▸ **Brief**: Reproduce the following records line for line, with no changes.

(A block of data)
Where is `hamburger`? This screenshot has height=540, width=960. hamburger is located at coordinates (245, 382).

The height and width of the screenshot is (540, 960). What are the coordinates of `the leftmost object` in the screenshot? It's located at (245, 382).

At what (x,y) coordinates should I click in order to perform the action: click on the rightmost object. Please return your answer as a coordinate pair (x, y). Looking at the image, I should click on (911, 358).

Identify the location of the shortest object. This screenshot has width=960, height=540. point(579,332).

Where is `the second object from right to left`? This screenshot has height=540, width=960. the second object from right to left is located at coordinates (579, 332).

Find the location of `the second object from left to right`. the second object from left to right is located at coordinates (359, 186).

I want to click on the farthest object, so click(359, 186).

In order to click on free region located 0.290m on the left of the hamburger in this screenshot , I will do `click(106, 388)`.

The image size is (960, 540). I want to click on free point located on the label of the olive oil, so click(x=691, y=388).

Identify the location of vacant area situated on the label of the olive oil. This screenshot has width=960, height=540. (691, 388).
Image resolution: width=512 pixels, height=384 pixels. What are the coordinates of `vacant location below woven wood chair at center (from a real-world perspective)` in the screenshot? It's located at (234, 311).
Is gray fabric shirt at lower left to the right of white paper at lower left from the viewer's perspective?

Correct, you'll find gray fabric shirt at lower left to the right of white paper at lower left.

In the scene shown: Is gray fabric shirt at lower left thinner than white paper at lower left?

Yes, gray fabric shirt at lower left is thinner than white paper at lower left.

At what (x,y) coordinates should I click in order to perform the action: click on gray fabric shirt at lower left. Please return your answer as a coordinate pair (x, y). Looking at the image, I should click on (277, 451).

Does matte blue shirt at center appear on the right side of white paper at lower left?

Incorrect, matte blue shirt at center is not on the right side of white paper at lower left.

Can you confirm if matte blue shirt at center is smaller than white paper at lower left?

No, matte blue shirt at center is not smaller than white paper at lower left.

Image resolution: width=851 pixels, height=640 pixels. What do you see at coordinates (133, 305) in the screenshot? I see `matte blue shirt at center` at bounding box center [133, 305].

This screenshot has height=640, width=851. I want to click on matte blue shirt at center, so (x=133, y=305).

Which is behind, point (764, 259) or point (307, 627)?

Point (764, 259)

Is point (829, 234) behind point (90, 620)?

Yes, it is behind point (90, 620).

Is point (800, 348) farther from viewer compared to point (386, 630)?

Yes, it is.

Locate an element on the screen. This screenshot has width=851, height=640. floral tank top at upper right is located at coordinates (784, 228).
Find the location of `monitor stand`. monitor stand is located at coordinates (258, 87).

▸ **Answer to the exercise**:
Where is `hamburger`? This screenshot has height=540, width=960. hamburger is located at coordinates (245, 382).

The height and width of the screenshot is (540, 960). What are the coordinates of `the leftmost object` in the screenshot? It's located at (245, 382).

At what (x,y) coordinates should I click in order to perform the action: click on the rightmost object. Please return your answer as a coordinate pair (x, y). Looking at the image, I should click on (911, 358).

Identify the location of the shortest object. This screenshot has width=960, height=540. point(579,332).

Where is `the second object from right to left`? This screenshot has height=540, width=960. the second object from right to left is located at coordinates (579, 332).

Find the location of `the second object from left to right`. the second object from left to right is located at coordinates (359, 186).

I want to click on the farthest object, so click(359, 186).

In order to click on free region located 0.290m on the left of the hamburger in this screenshot , I will do `click(106, 388)`.

The image size is (960, 540). I want to click on free point located on the label of the olive oil, so click(x=691, y=388).

Identify the location of vacant area situated on the label of the olive oil. This screenshot has width=960, height=540. (691, 388).
Image resolution: width=512 pixels, height=384 pixels. What are the coordinates of `vacant location below woven wood chair at center (from a real-world perspective)` in the screenshot? It's located at (234, 311).
Is gray fabric shirt at lower left to the right of white paper at lower left from the viewer's perspective?

Correct, you'll find gray fabric shirt at lower left to the right of white paper at lower left.

In the scene shown: Is gray fabric shirt at lower left thinner than white paper at lower left?

Yes, gray fabric shirt at lower left is thinner than white paper at lower left.

At what (x,y) coordinates should I click in order to perform the action: click on gray fabric shirt at lower left. Please return your answer as a coordinate pair (x, y). Looking at the image, I should click on (277, 451).

Does matte blue shirt at center appear on the right side of white paper at lower left?

Incorrect, matte blue shirt at center is not on the right side of white paper at lower left.

Can you confirm if matte blue shirt at center is smaller than white paper at lower left?

No, matte blue shirt at center is not smaller than white paper at lower left.

Image resolution: width=851 pixels, height=640 pixels. What do you see at coordinates (133, 305) in the screenshot? I see `matte blue shirt at center` at bounding box center [133, 305].

This screenshot has height=640, width=851. I want to click on matte blue shirt at center, so (x=133, y=305).

Which is behind, point (764, 259) or point (307, 627)?

Point (764, 259)

Is point (829, 234) behind point (90, 620)?

Yes, it is behind point (90, 620).

Is point (800, 348) farther from viewer compared to point (386, 630)?

Yes, it is.

Locate an element on the screen. This screenshot has width=851, height=640. floral tank top at upper right is located at coordinates (784, 228).
Find the location of `monitor stand`. monitor stand is located at coordinates (258, 87).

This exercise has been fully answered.